• **Your objective**
Where the line containing "white carrot: 1 -> 3" appears in the records below, begin there and repeat each line exactly through the final one, dropping all pictures.

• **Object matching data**

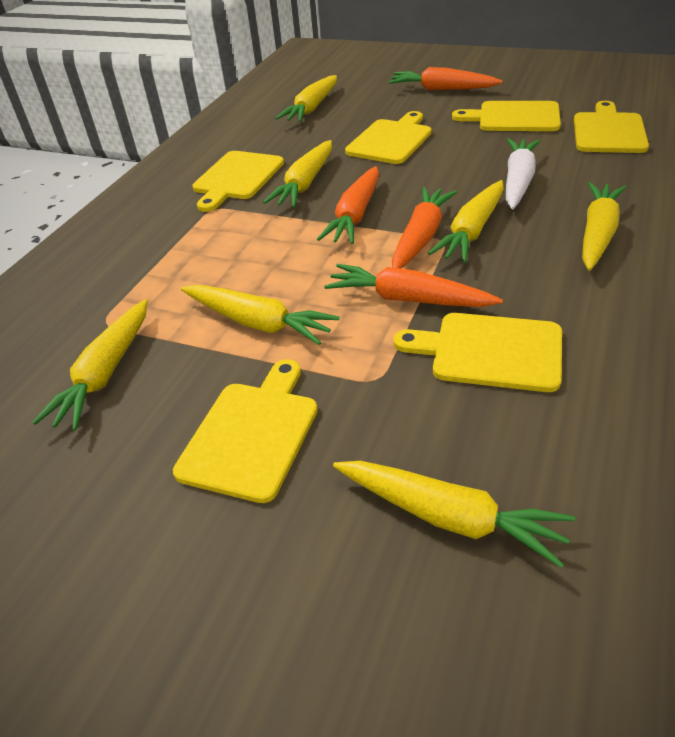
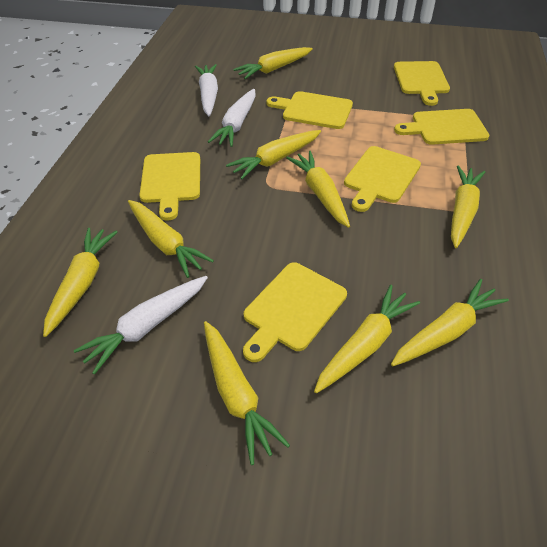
orange carrot: 4 -> 0
white carrot: 1 -> 3
yellow carrot: 7 -> 9

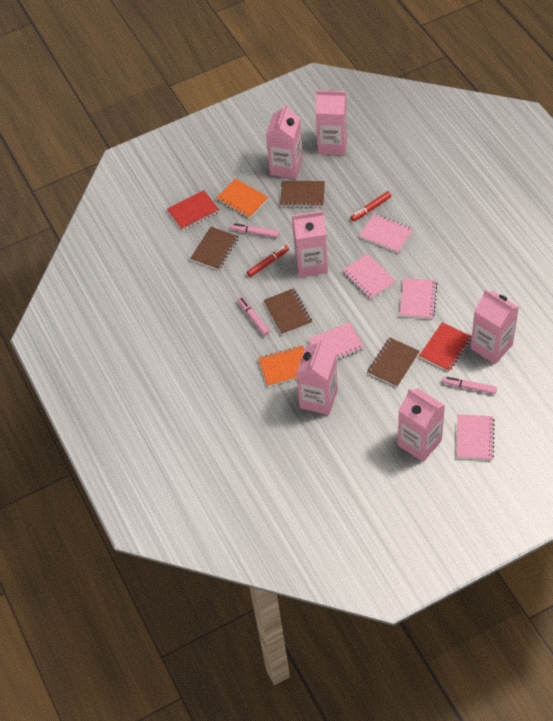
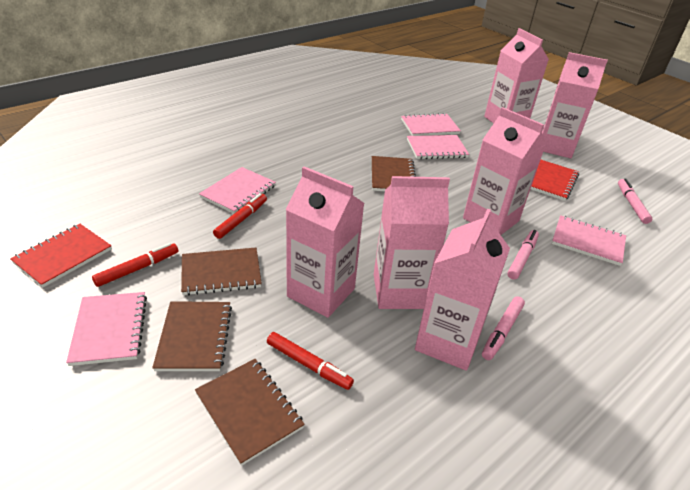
orange notebook: 2 -> 0
red marker: 2 -> 3

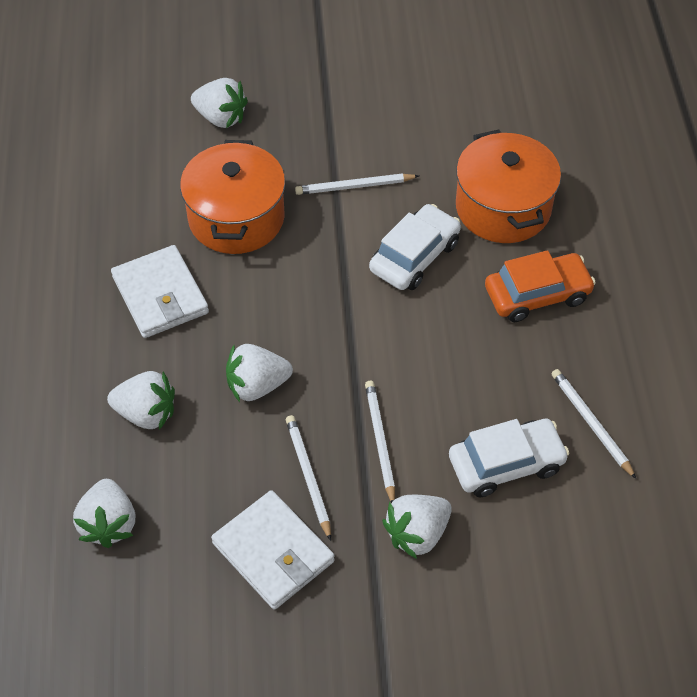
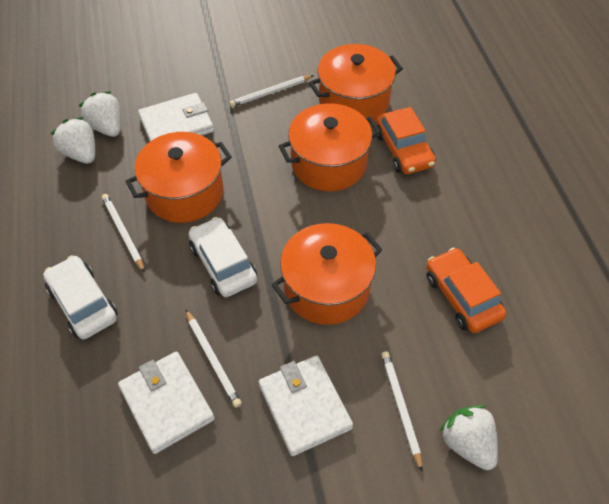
orange car: 1 -> 2
orange pot: 2 -> 4
white strawberry: 5 -> 3
white wallet: 2 -> 3

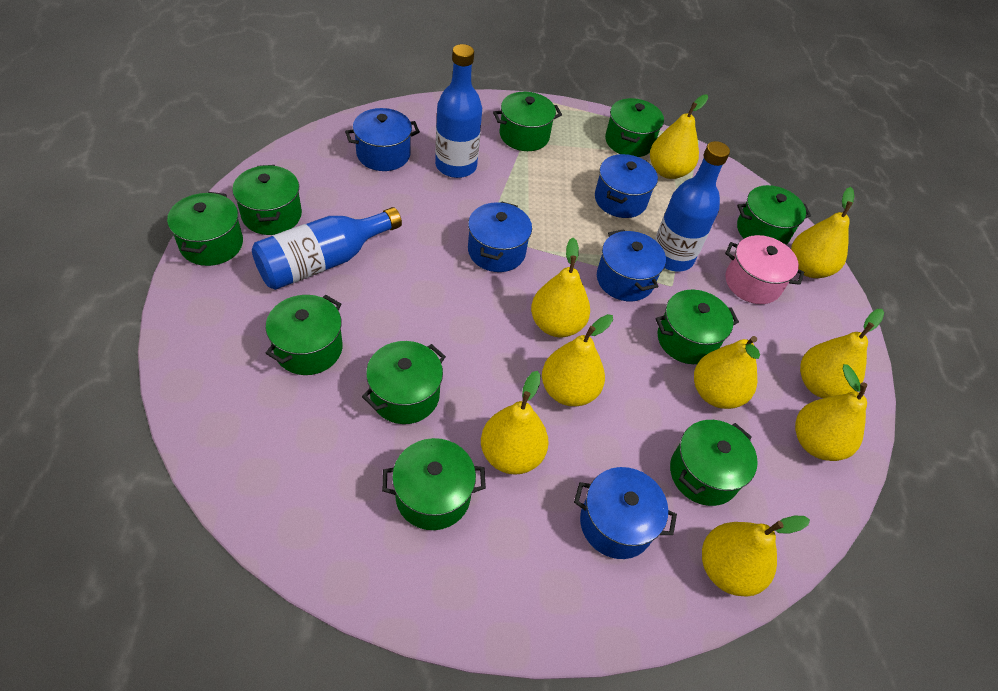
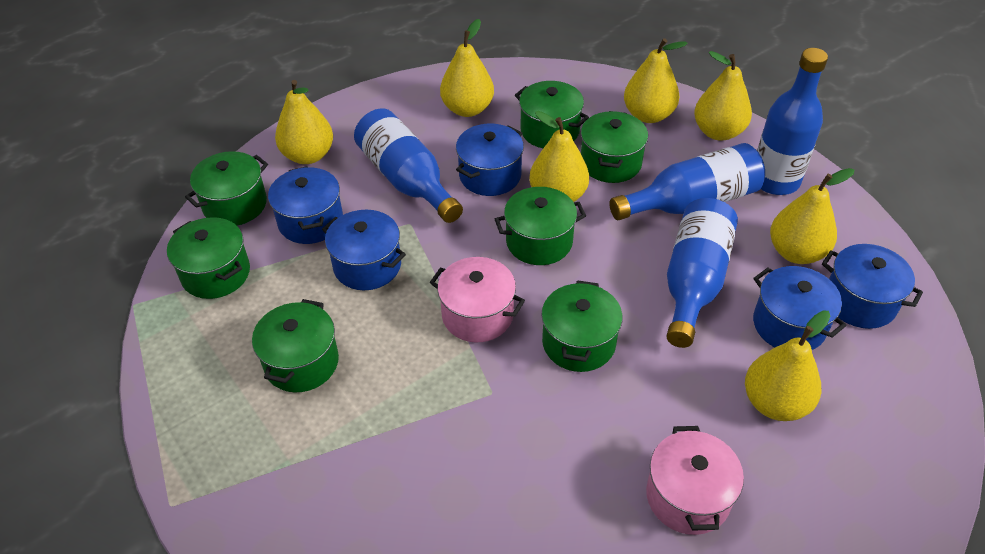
blue bottle: 3 -> 4
green pot: 10 -> 7
pink pot: 1 -> 2
yellow pear: 9 -> 7

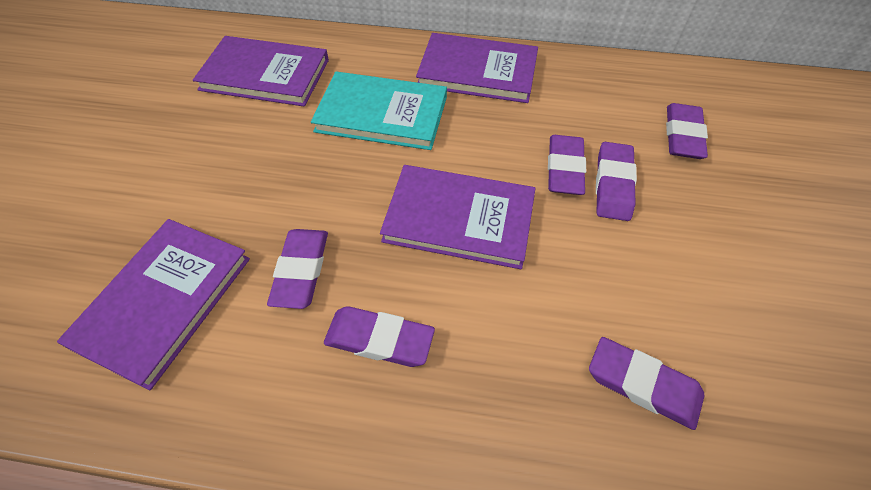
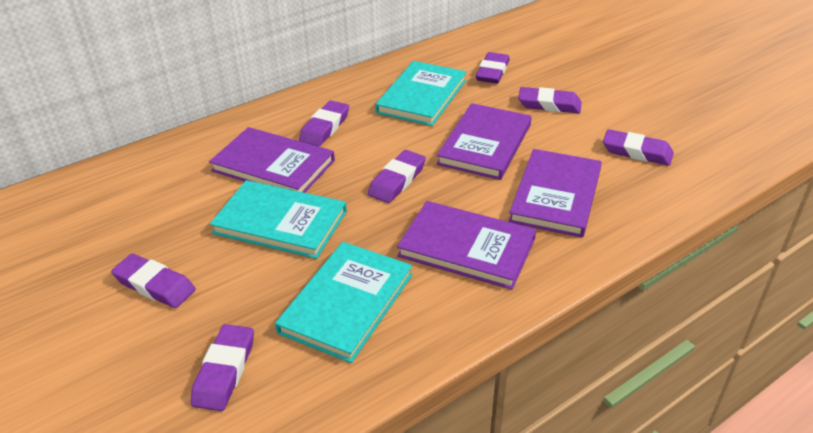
purple eraser: 6 -> 7
turquoise book: 1 -> 3

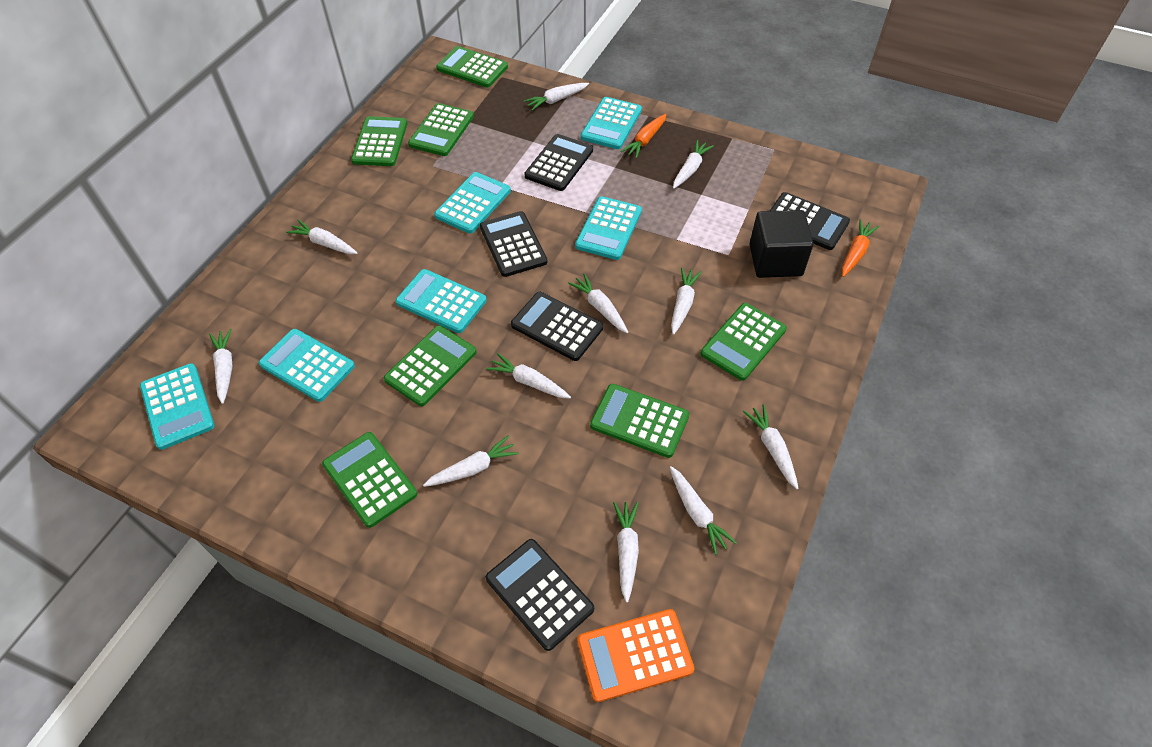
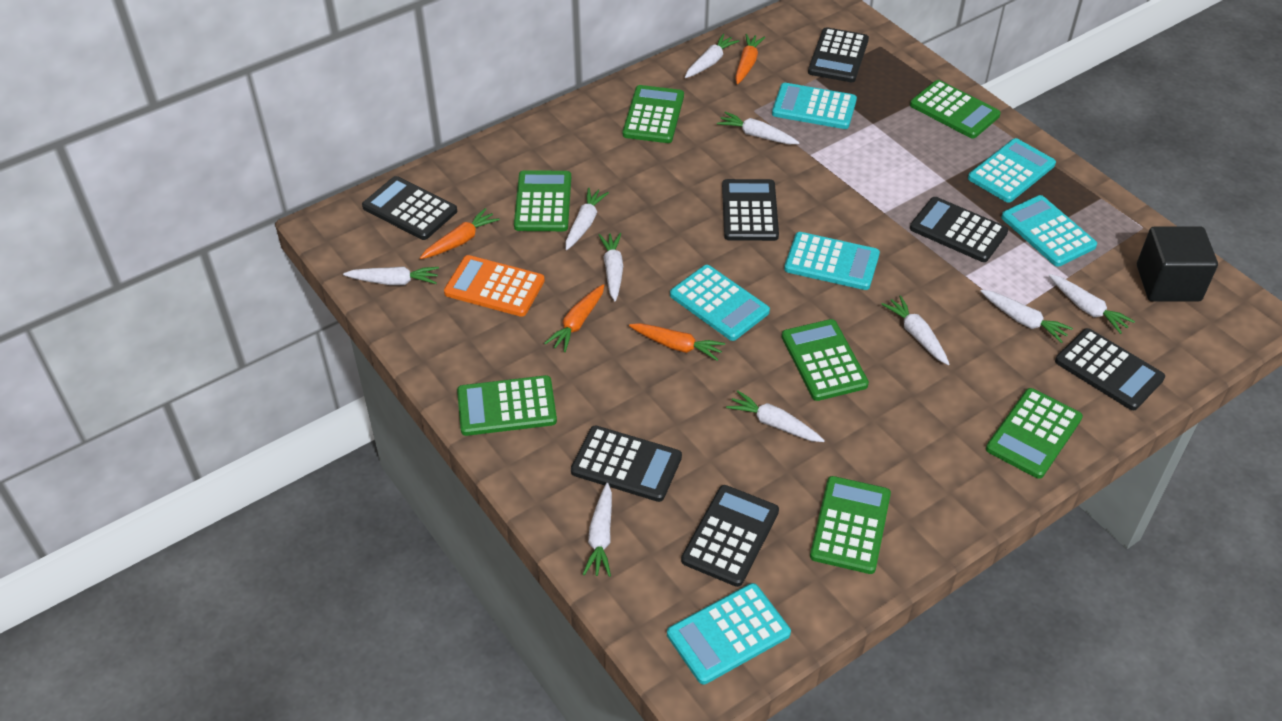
black calculator: 5 -> 7
orange carrot: 2 -> 4
white carrot: 11 -> 10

• **Response**
white carrot: 1 -> 3
yellow carrot: 7 -> 9

orange notebook: 2 -> 0
red marker: 2 -> 3

orange car: 1 -> 2
orange pot: 2 -> 4
white strawberry: 5 -> 3
white wallet: 2 -> 3

blue bottle: 3 -> 4
green pot: 10 -> 7
pink pot: 1 -> 2
yellow pear: 9 -> 7

purple eraser: 6 -> 7
turquoise book: 1 -> 3

black calculator: 5 -> 7
orange carrot: 2 -> 4
white carrot: 11 -> 10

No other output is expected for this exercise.